» WHAT IS EXPECTED:
Below are entries. Reproduce exactly the lines between the line holding "(271, 345) = (214, 213): grey boat -> none" and the line holding "(487, 277) = (149, 98): pink", inclusive, and only those.

» DATA RECORDS:
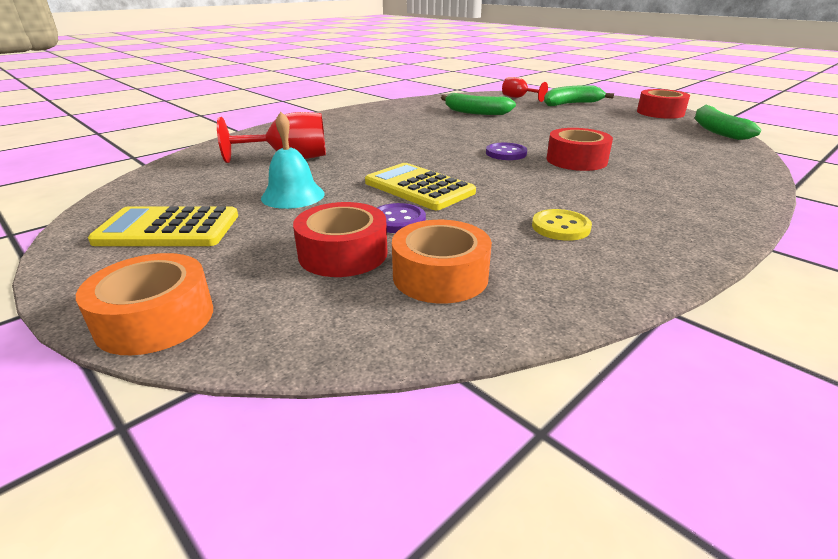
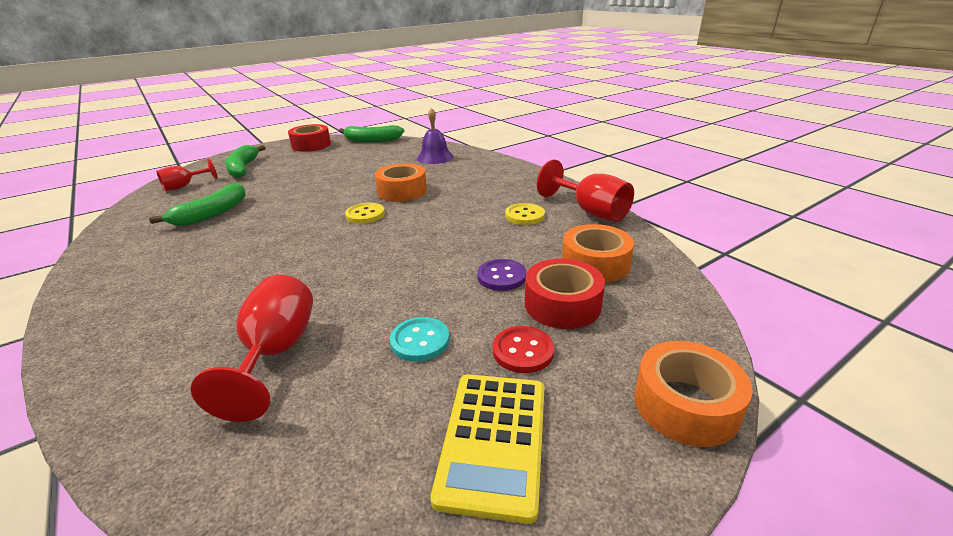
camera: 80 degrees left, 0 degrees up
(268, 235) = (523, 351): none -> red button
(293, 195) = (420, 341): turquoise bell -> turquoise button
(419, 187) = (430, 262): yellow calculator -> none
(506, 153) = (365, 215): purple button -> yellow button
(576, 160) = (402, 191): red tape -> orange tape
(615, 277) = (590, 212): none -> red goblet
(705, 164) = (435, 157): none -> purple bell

--

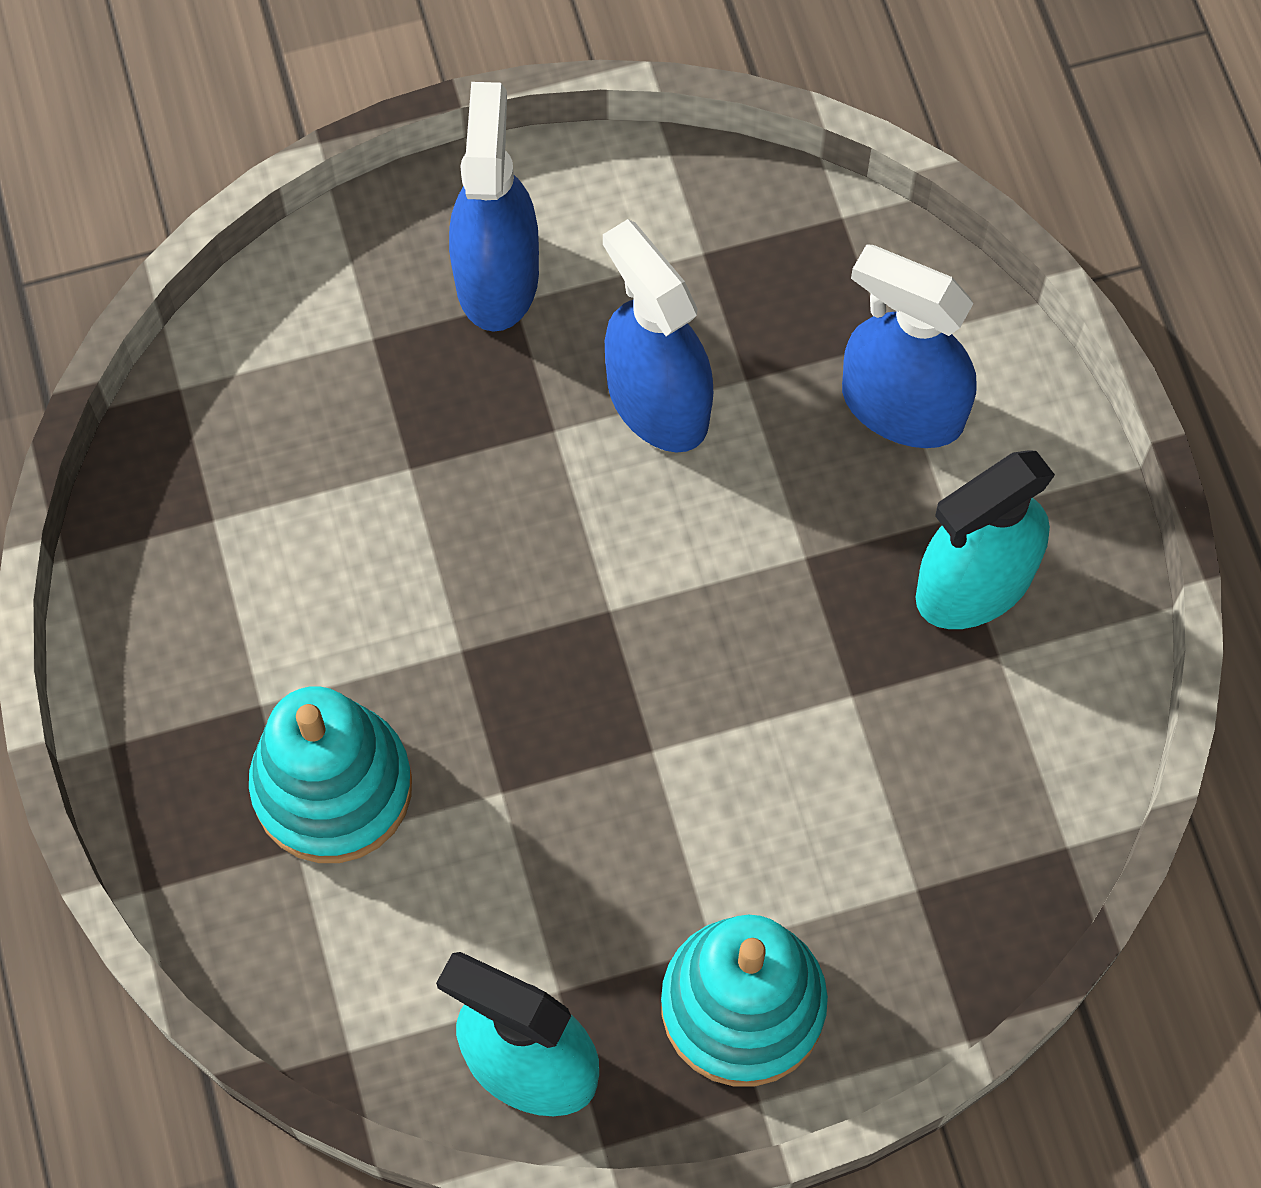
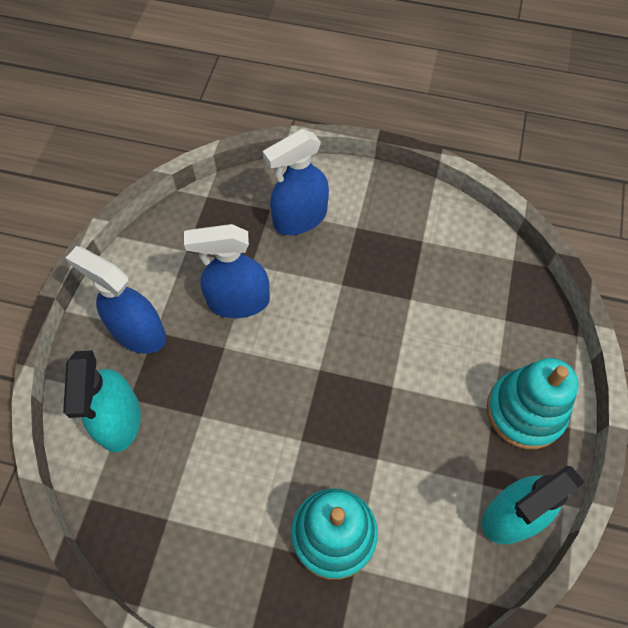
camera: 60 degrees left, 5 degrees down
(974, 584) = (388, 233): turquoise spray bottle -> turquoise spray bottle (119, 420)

---

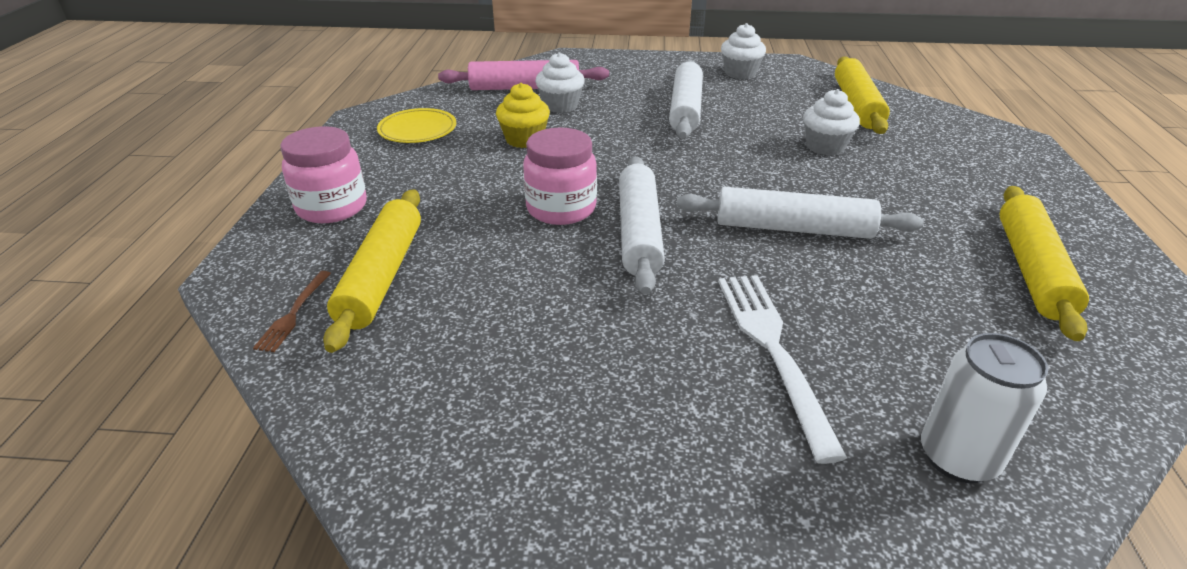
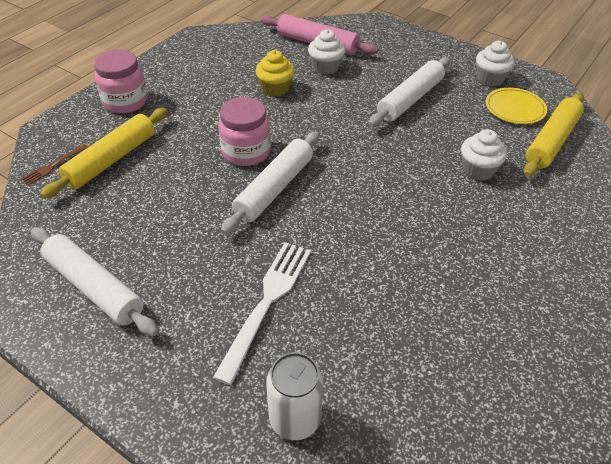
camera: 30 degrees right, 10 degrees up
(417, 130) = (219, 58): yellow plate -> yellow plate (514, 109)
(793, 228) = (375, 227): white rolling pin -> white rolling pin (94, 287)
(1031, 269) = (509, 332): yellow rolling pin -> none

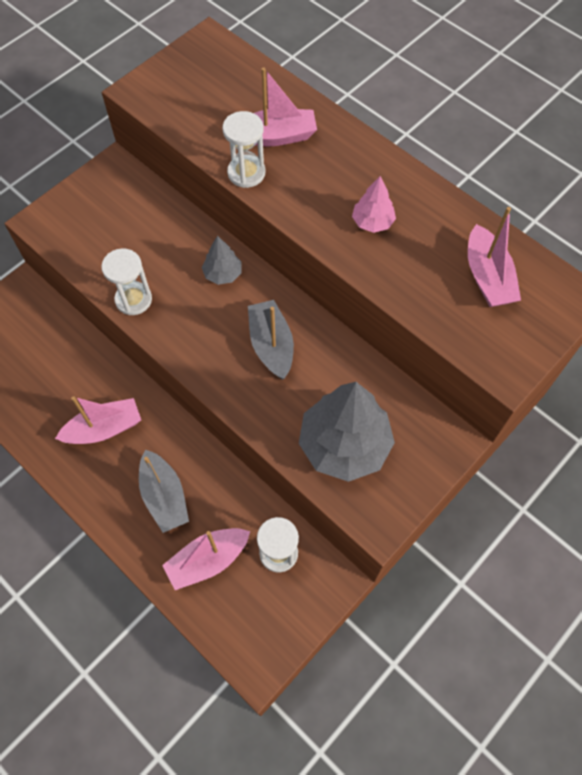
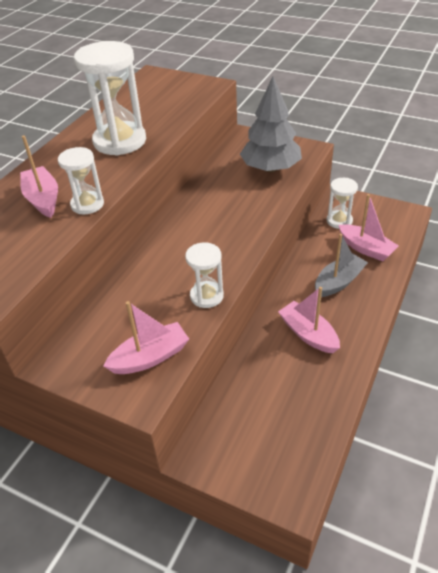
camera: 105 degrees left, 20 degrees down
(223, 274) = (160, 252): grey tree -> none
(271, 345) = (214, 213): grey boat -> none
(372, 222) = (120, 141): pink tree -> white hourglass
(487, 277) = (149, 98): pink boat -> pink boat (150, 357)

» SOLUTION BELOW:
(271, 345) = (214, 213): grey boat -> none
(372, 222) = (120, 141): pink tree -> white hourglass
(487, 277) = (149, 98): pink boat -> pink boat (150, 357)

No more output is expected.